(Version comparison data)
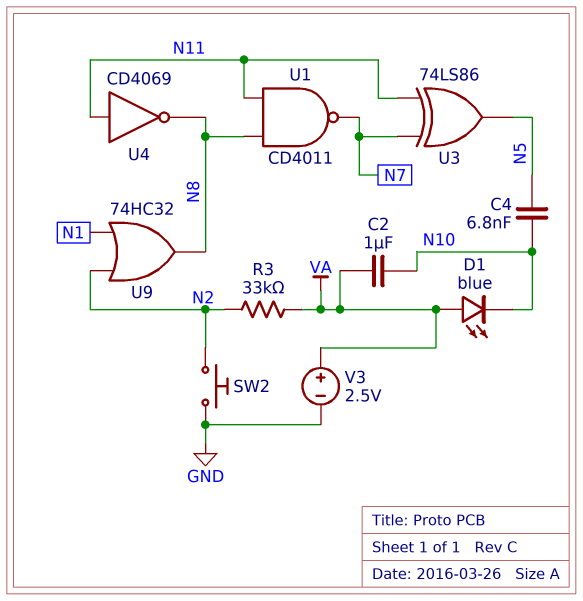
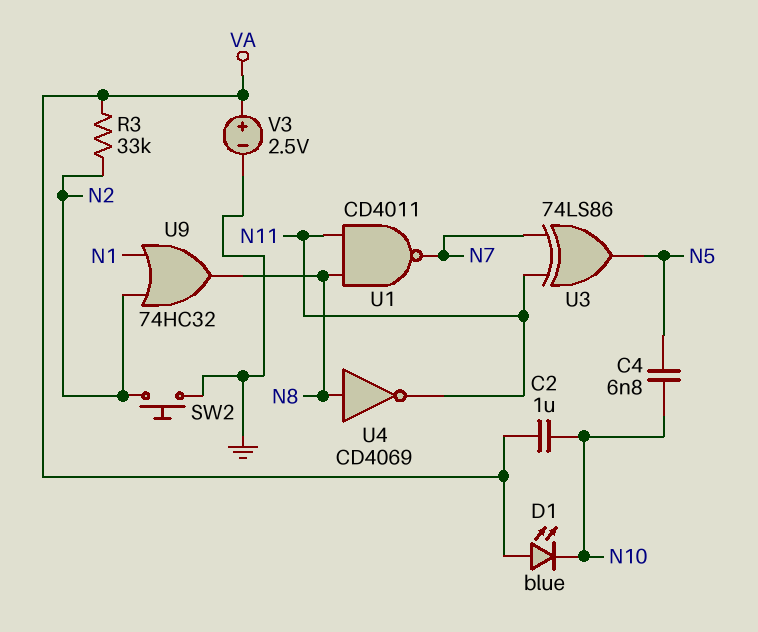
U4: NOT CD4069 (in N11, out N8) -> NOT CD4069 (in N8, out N11)

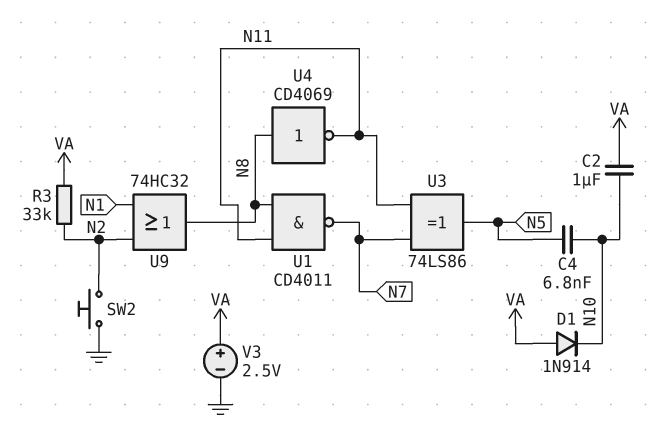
D1: LED blue (A VA, K N10) -> diode 1N914 (A VA, K N10)

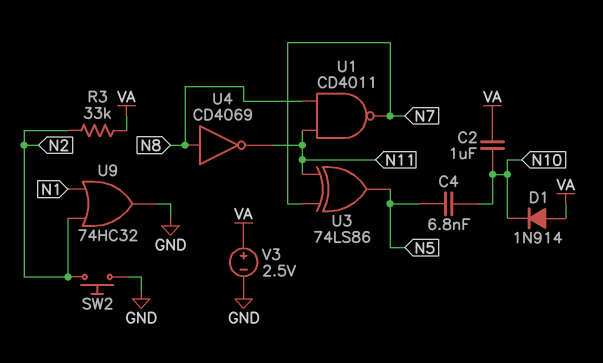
U9: OR 74HC32 (in N1, in N2, out N8) -> OR 74HC32 (in N1, in N2, out GND)

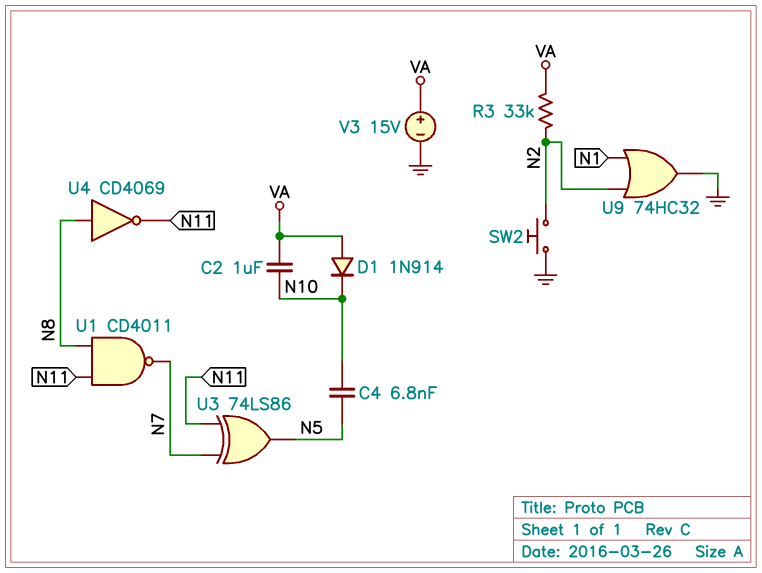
V3: 2.5V (plus VA, minus GND) -> 15V (plus VA, minus GND)

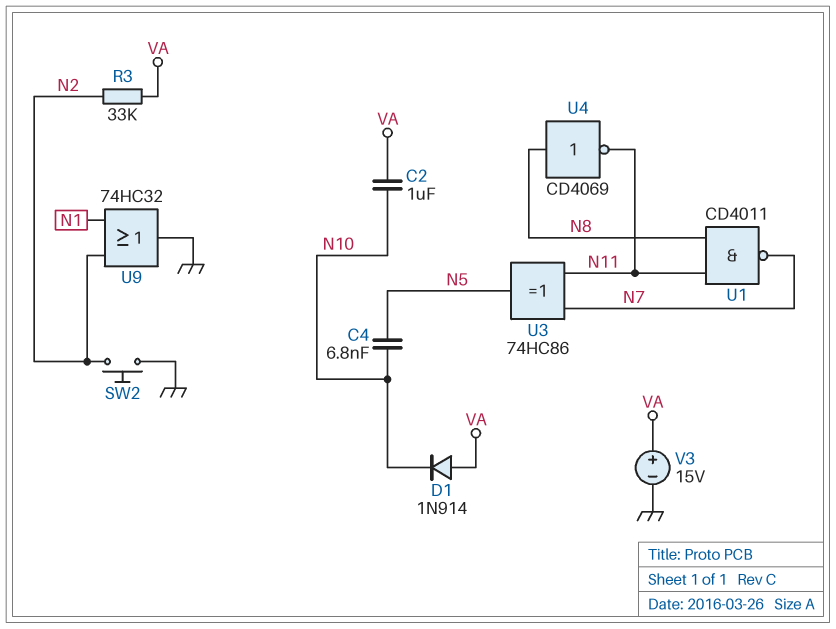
U3: XOR 74LS86 (in N7, in N11, out N5) -> XOR 74HC86 (in N7, in N11, out N5)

▶ _Problem statement_: Transcribe the data word for word, with no images.

▶ _Answer to this exercise_:
U4: NOT CD4069 (in N11, out N8) -> NOT CD4069 (in N8, out N11)

D1: LED blue (A VA, K N10) -> diode 1N914 (A VA, K N10)

U9: OR 74HC32 (in N1, in N2, out N8) -> OR 74HC32 (in N1, in N2, out GND)

V3: 2.5V (plus VA, minus GND) -> 15V (plus VA, minus GND)

U3: XOR 74LS86 (in N7, in N11, out N5) -> XOR 74HC86 (in N7, in N11, out N5)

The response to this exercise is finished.